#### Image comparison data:
»»
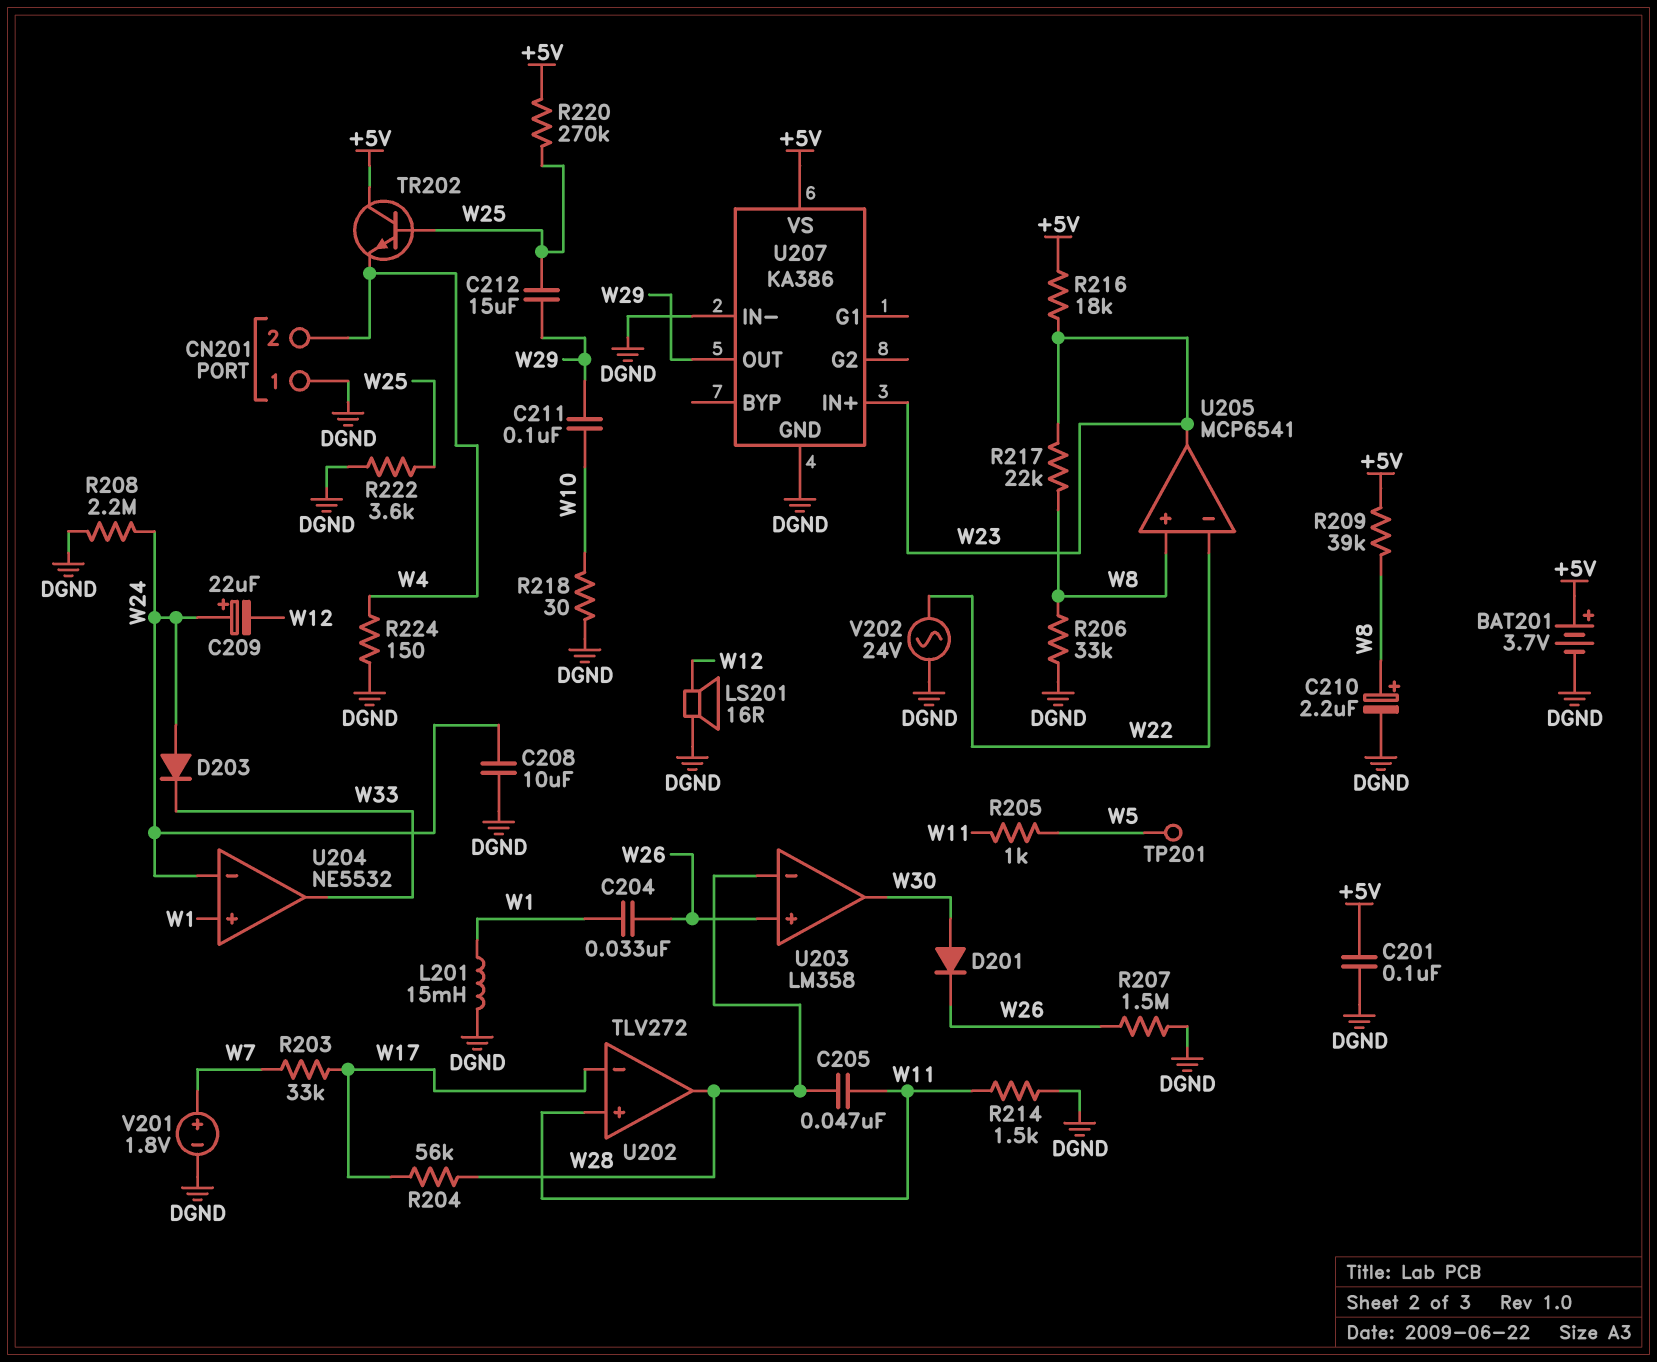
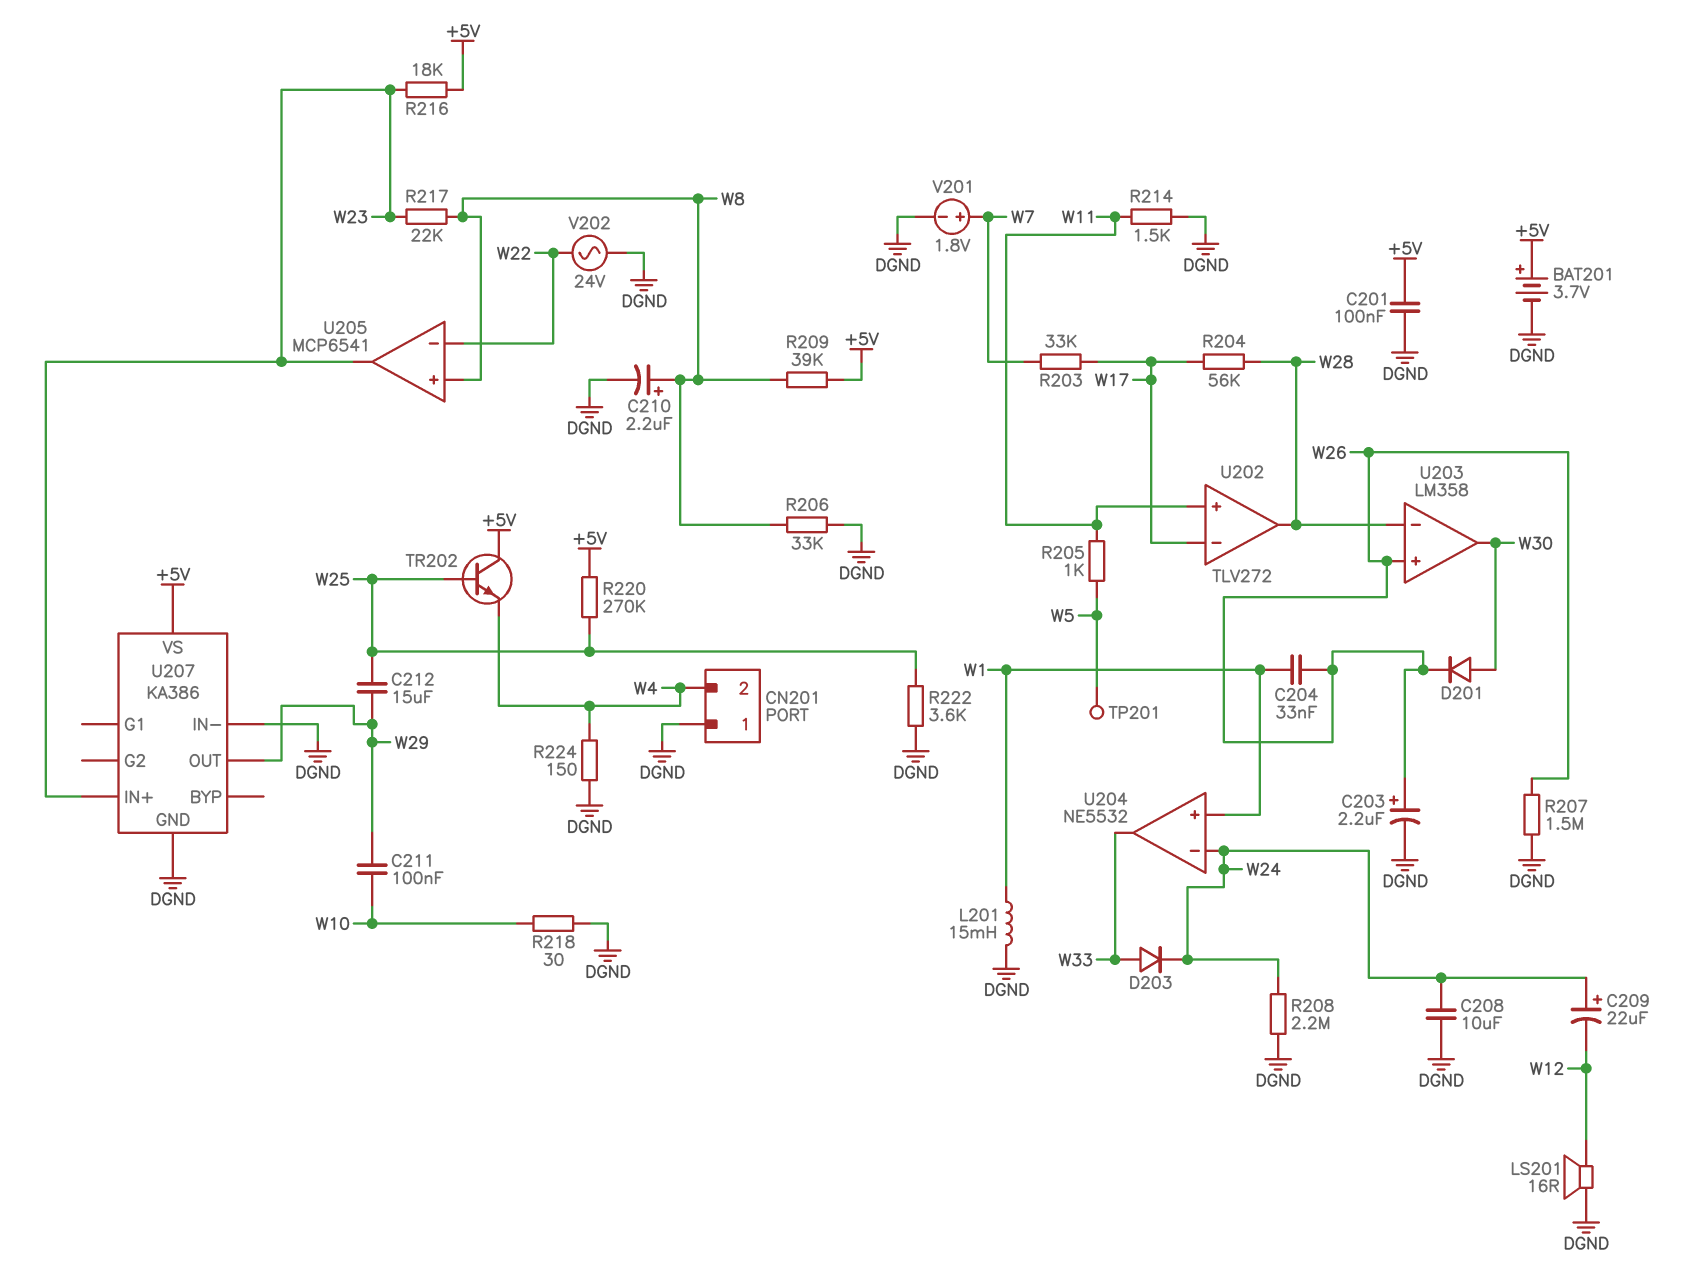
C203: none -> 2.2uF (plus W26, minus DGND)
C205: 47nF (W11, W28) -> none
D203: diode (A W24, K W33) -> diode (A W33, K W24)

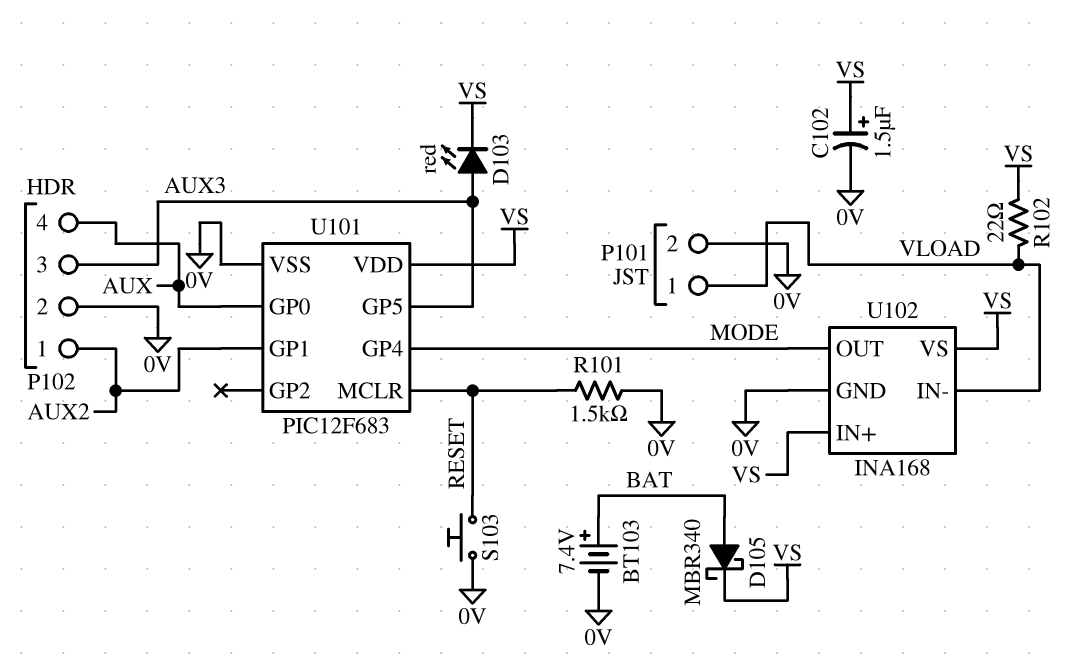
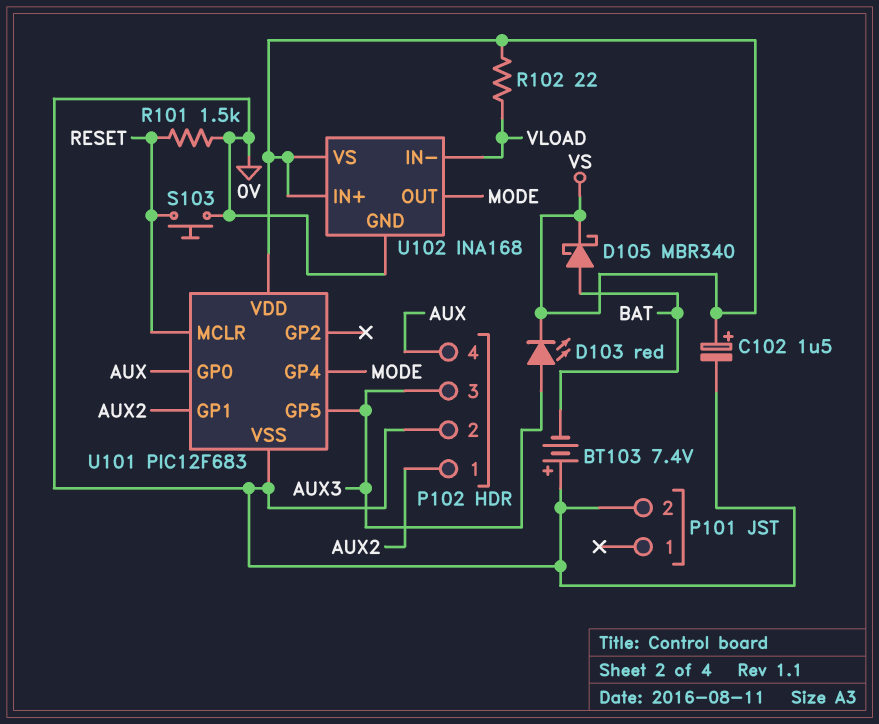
BT103: 7.4V (plus BAT, minus 0V) -> 7.4V (plus 0V, minus BAT)
P101 pin 1: VLOAD -> none

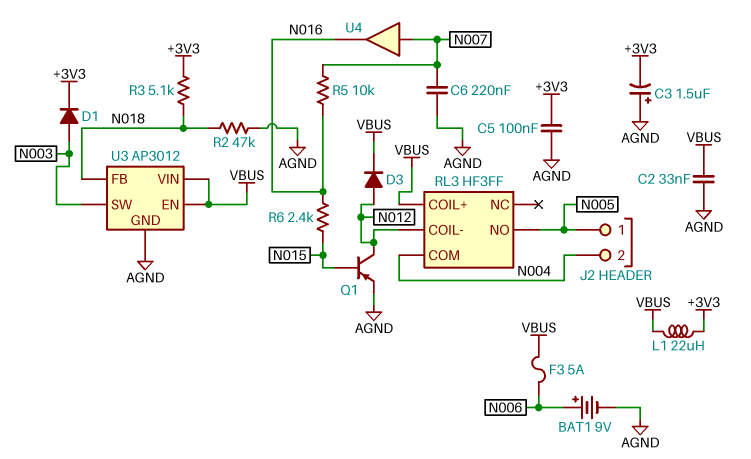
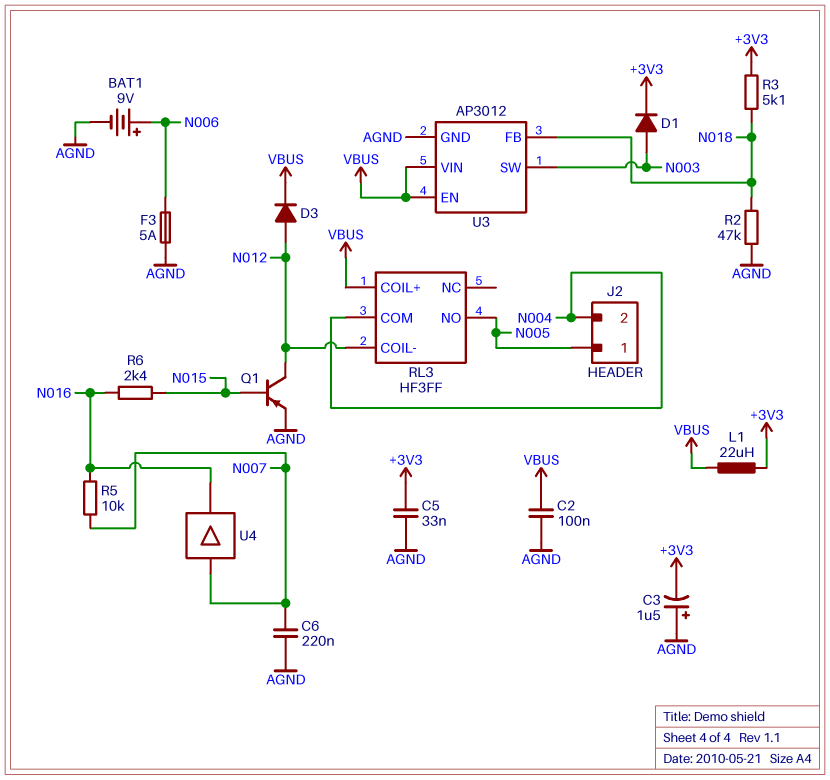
C2: 33nF (AGND, VBUS) -> 100nF (AGND, VBUS)
C5: 100nF (+3V3, AGND) -> 33nF (+3V3, AGND)
F3: 5A (N006, VBUS) -> 5A (AGND, N006)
««
#### WORK INSTRUCTIONS:
Exact copies of the lines from the one containing "D203: diode (A" through the final line of the data are required; pictures are to be omitted.

#### PROBLEM SOLUTION:
D203: diode (A W24, K W33) -> diode (A W33, K W24)

BT103: 7.4V (plus BAT, minus 0V) -> 7.4V (plus 0V, minus BAT)
P101 pin 1: VLOAD -> none

C2: 33nF (AGND, VBUS) -> 100nF (AGND, VBUS)
C5: 100nF (+3V3, AGND) -> 33nF (+3V3, AGND)
F3: 5A (N006, VBUS) -> 5A (AGND, N006)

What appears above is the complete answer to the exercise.